*Provided information:*
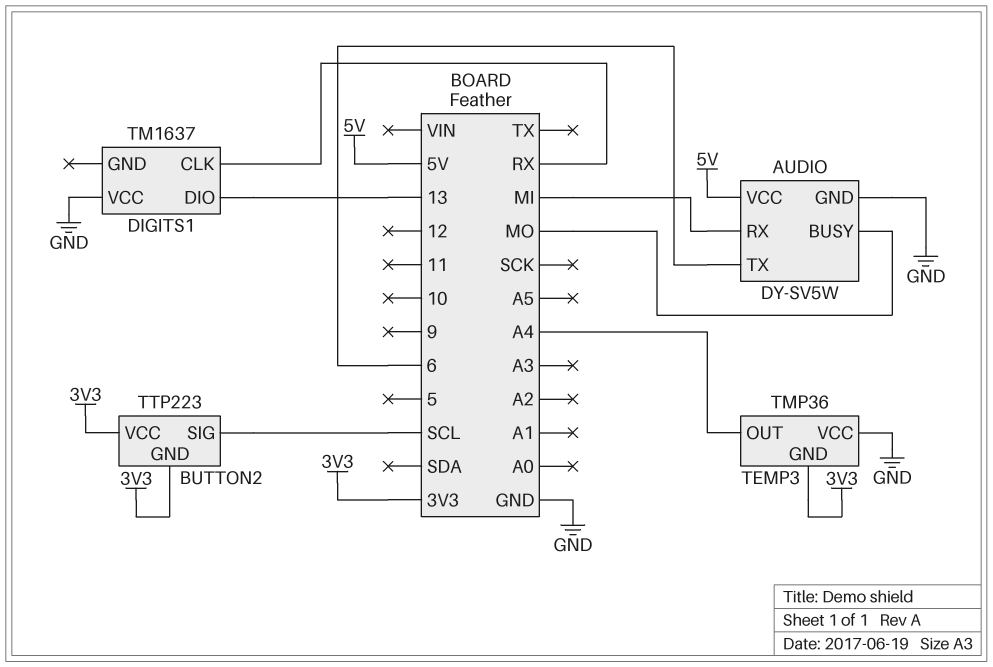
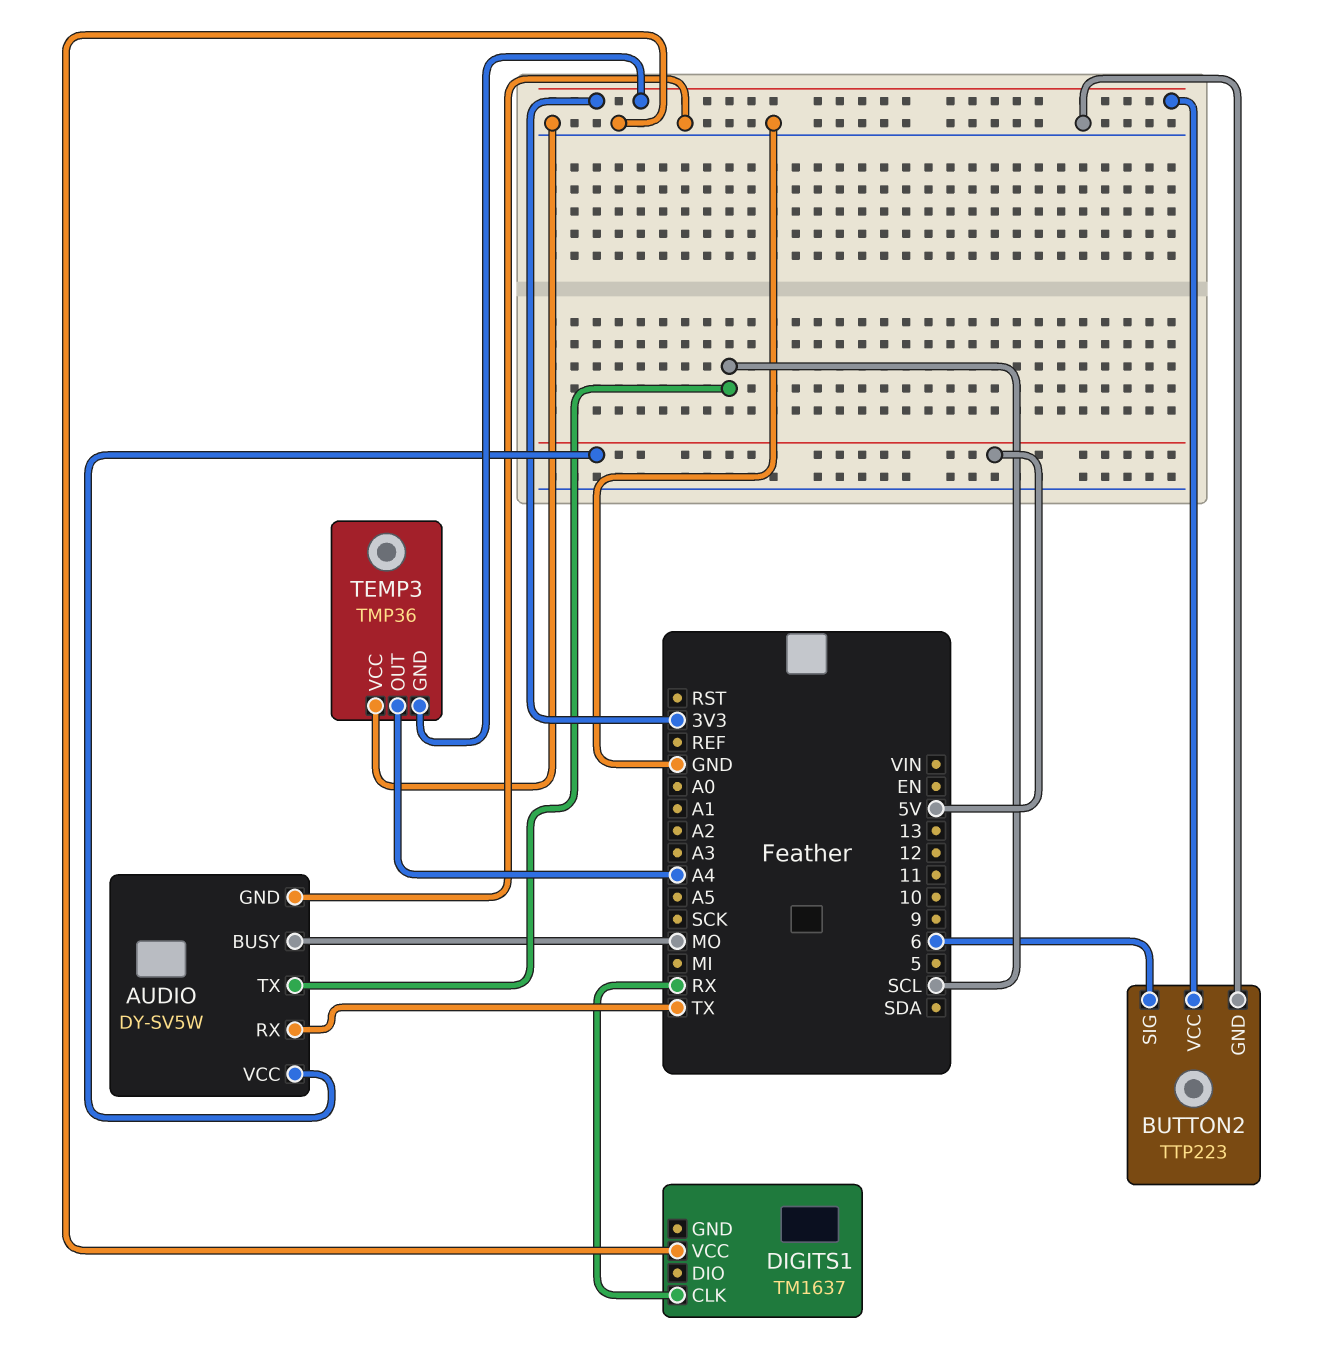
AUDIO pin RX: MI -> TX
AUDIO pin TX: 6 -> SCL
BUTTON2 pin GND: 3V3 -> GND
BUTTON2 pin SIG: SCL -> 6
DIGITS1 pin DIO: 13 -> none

---

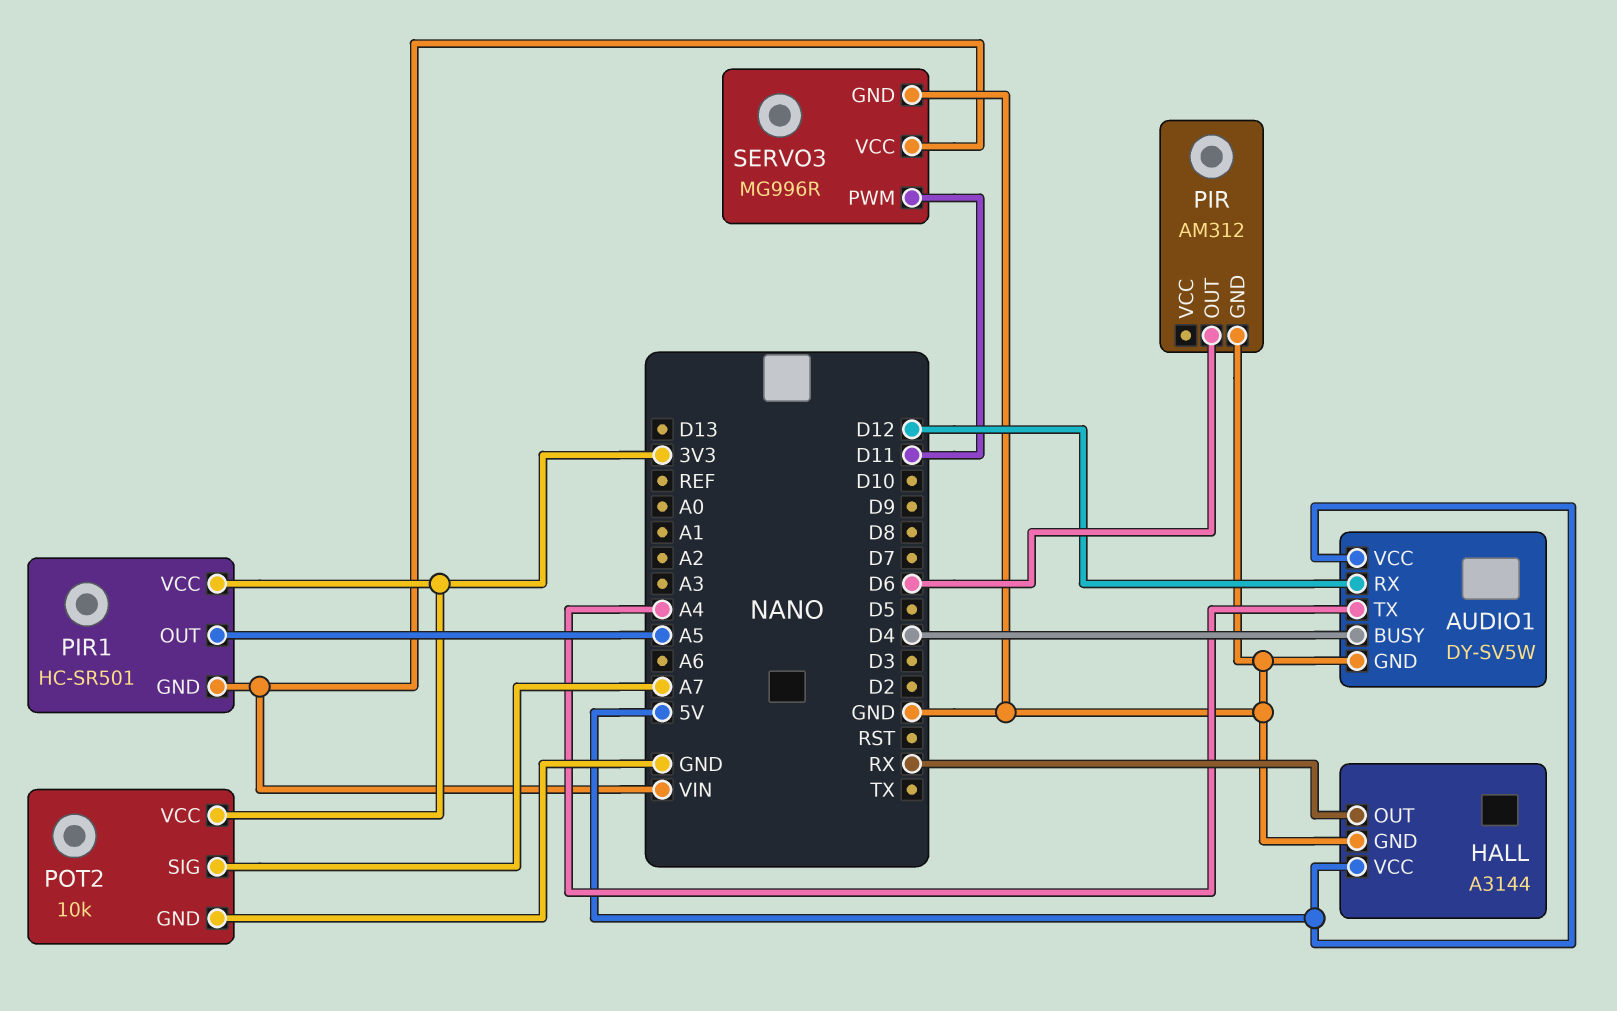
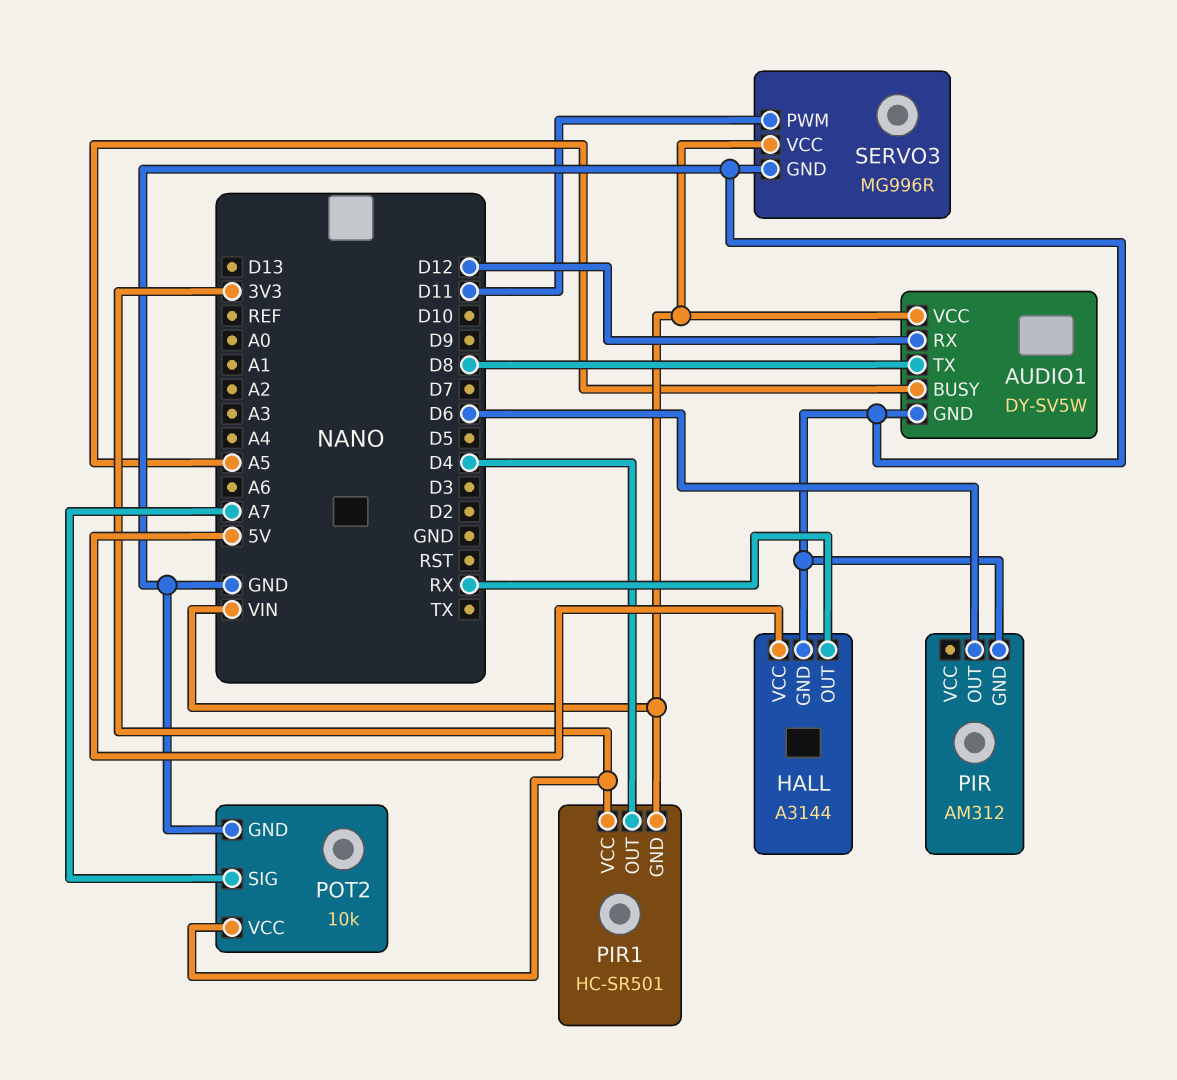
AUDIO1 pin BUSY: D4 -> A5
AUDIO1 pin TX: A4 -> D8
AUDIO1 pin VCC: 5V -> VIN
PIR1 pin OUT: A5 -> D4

*Required work:* Transcribe the records above from the line holding "AUDIO1 pin TX: A4 -> D8" down to the line holding "PIR1 pin OUT: A5 -> D4", inclusive, without adding anything.

*Task solution:*
AUDIO1 pin TX: A4 -> D8
AUDIO1 pin VCC: 5V -> VIN
PIR1 pin OUT: A5 -> D4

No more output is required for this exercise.